==== Entries supplied
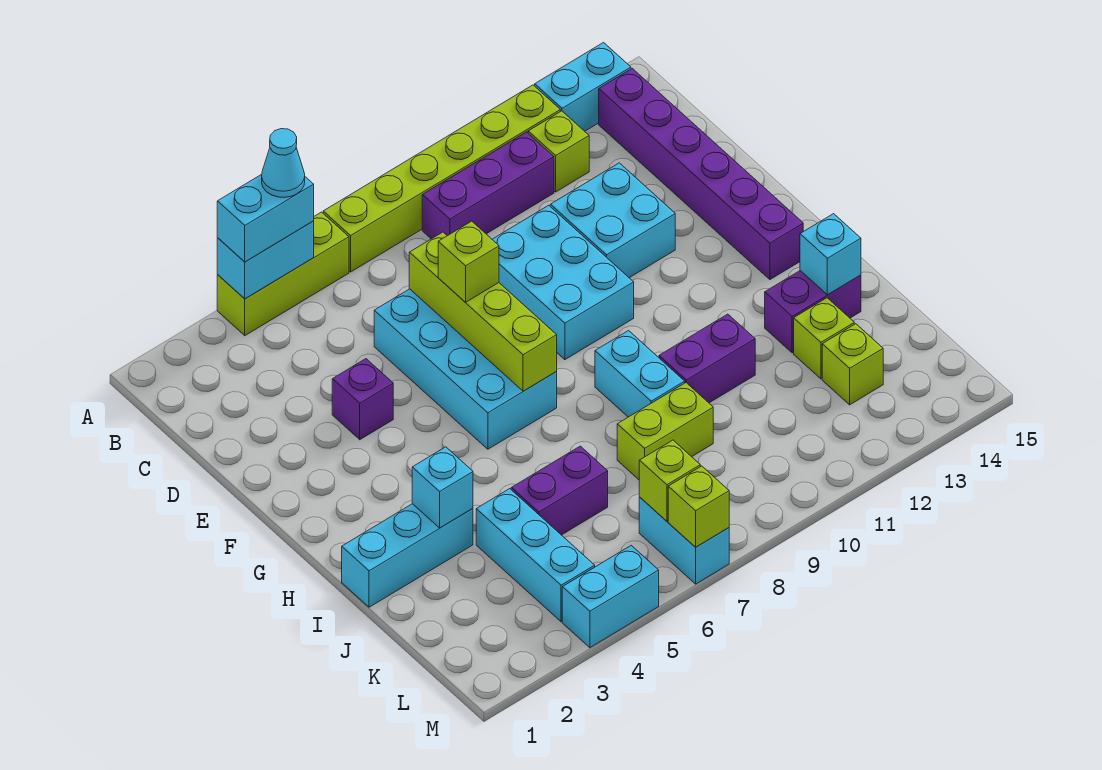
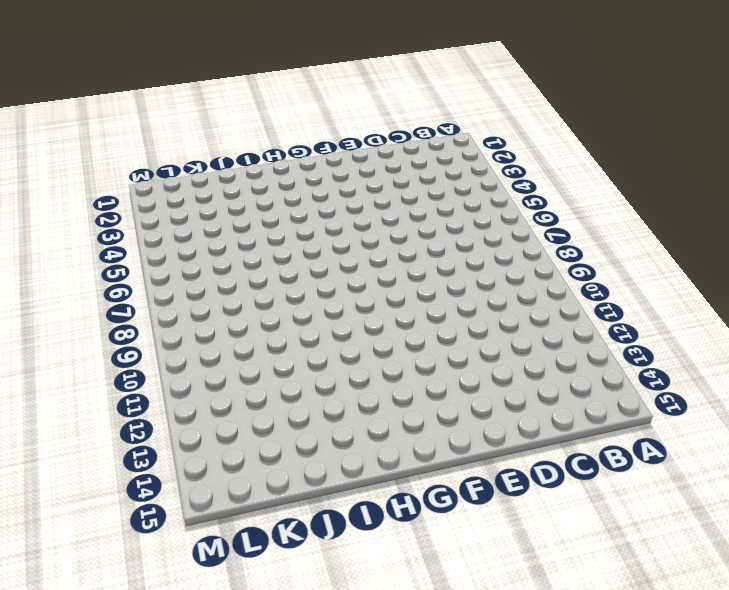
none -> lime 1x3 brick [217,212,349,336]
none -> lime 1x6 brick [323,85,560,272]
none -> cyan 1x2 brick [535,43,631,131]
none -> purple 1x3 brick [422,132,554,239]

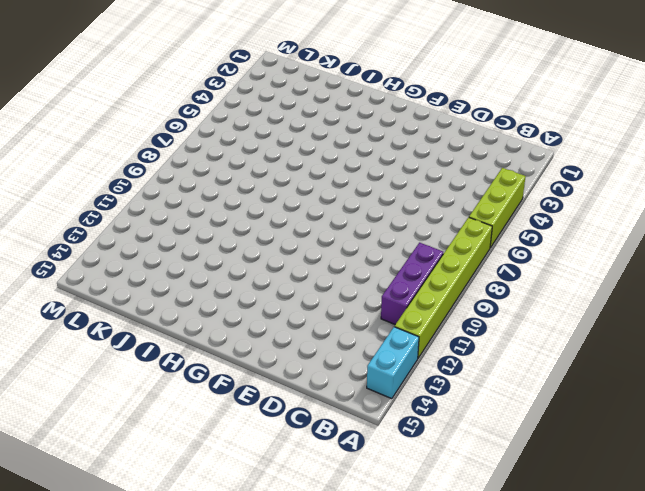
none -> lime 1x1 brick [528,111,589,192]
none -> purple 1x6 brick [599,69,803,279]
none -> cyan 2x4 brick [374,289,557,449]
none -> cyan 2x3 brick [492,205,634,360]

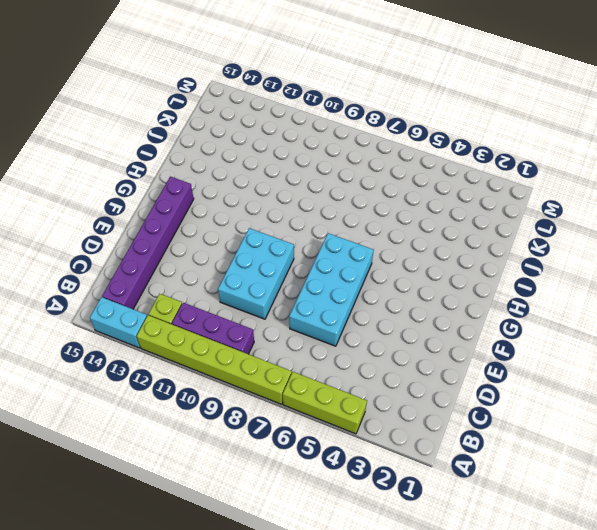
none -> cyan 2x2 brick [550,163,675,278]
none -> purple 1x1 brick [332,359,393,440]
none -> cyan 1x2 brick [595,331,685,417]
none -> cyan 1x3 brick [342,504,473,607]

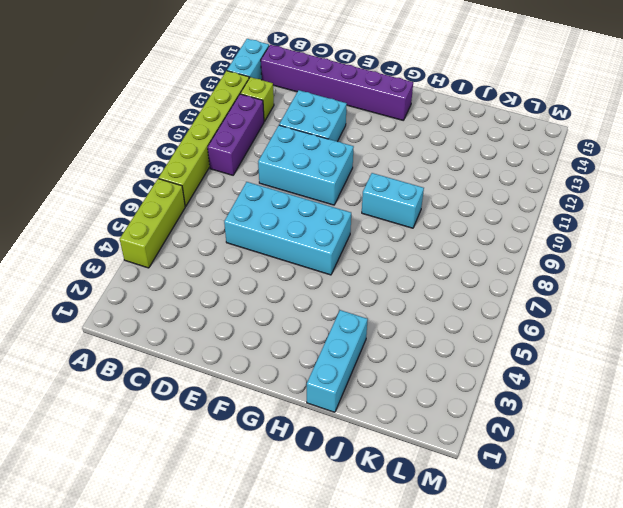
none -> purple 1x1 brick [332,359,393,440]
none -> purple 1x2 brick [659,314,755,403]
none -> purple 1x2 brick [765,271,861,353]
none -> cyan 1x3 brick [476,489,595,622]

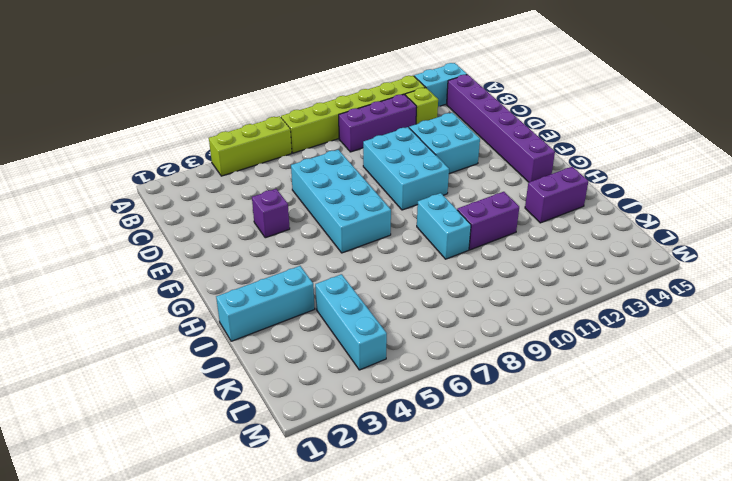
none -> purple 1x2 brick [511,446,608,535]
none -> lime 1x2 brick [617,383,713,480]
none -> lime 1x1 brick [794,298,854,379]
none -> lime 1x1 brick [822,324,883,405]

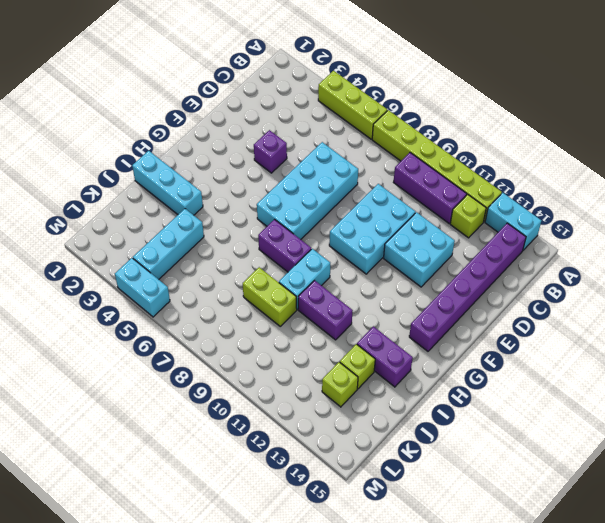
purple 1x2 brick [258,219,311,272] -> purple 1x2 brick moved to [511,446,608,535]
none -> cyan 1x2 brick [639,497,729,584]
none -> cyan 1x2 brick [217,221,314,299]
none -> lime 1x4 brick [409,232,557,391]
none -> cyan 1x1 brick [412,447,473,528]

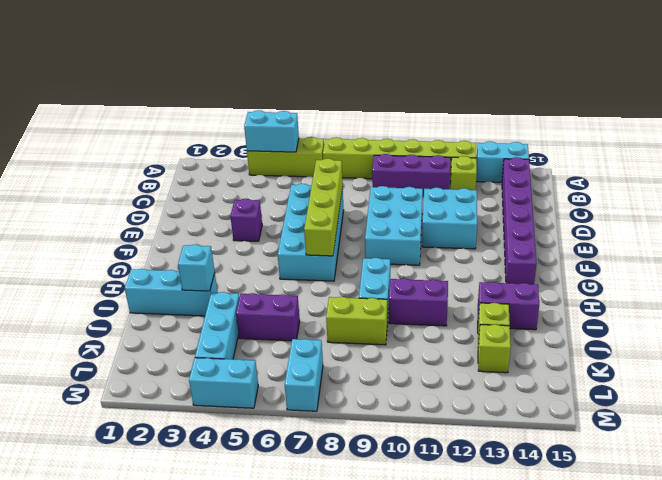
none -> cyan 1x1 brick [800,214,861,295]
none -> lime 1x1 brick [639,440,700,521]
none -> lime 1x1 brick [668,466,729,547]
none -> cyan 1x2 brick [217,175,314,262]

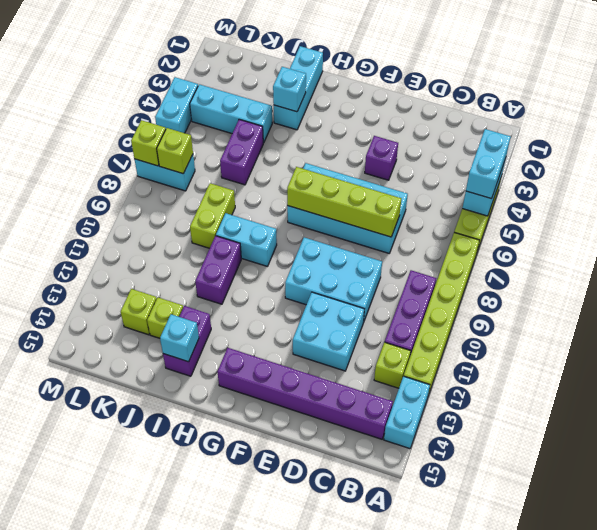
none -> lime 1x1 brick [438,221,499,302]
none -> cyan 1x1 cone [262,129,305,198]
========
An exact copy is needed. It runs from the line above containing "none -> cyan 1x2 brick [595,331,685,417]" down to the line containing "none -> cyan 1x1 brick [412,447,473,528]", both included, with no pictures.

none -> cyan 1x2 brick [595,331,685,417]
none -> cyan 1x3 brick [342,504,473,607]

none -> purple 1x1 brick [332,359,393,440]
none -> purple 1x2 brick [659,314,755,403]
none -> purple 1x2 brick [765,271,861,353]
none -> cyan 1x3 brick [476,489,595,622]

none -> purple 1x2 brick [511,446,608,535]
none -> lime 1x2 brick [617,383,713,480]
none -> lime 1x1 brick [794,298,854,379]
none -> lime 1x1 brick [822,324,883,405]

purple 1x2 brick [258,219,311,272] -> purple 1x2 brick moved to [511,446,608,535]
none -> cyan 1x2 brick [639,497,729,584]
none -> cyan 1x2 brick [217,221,314,299]
none -> lime 1x4 brick [409,232,557,391]
none -> cyan 1x1 brick [412,447,473,528]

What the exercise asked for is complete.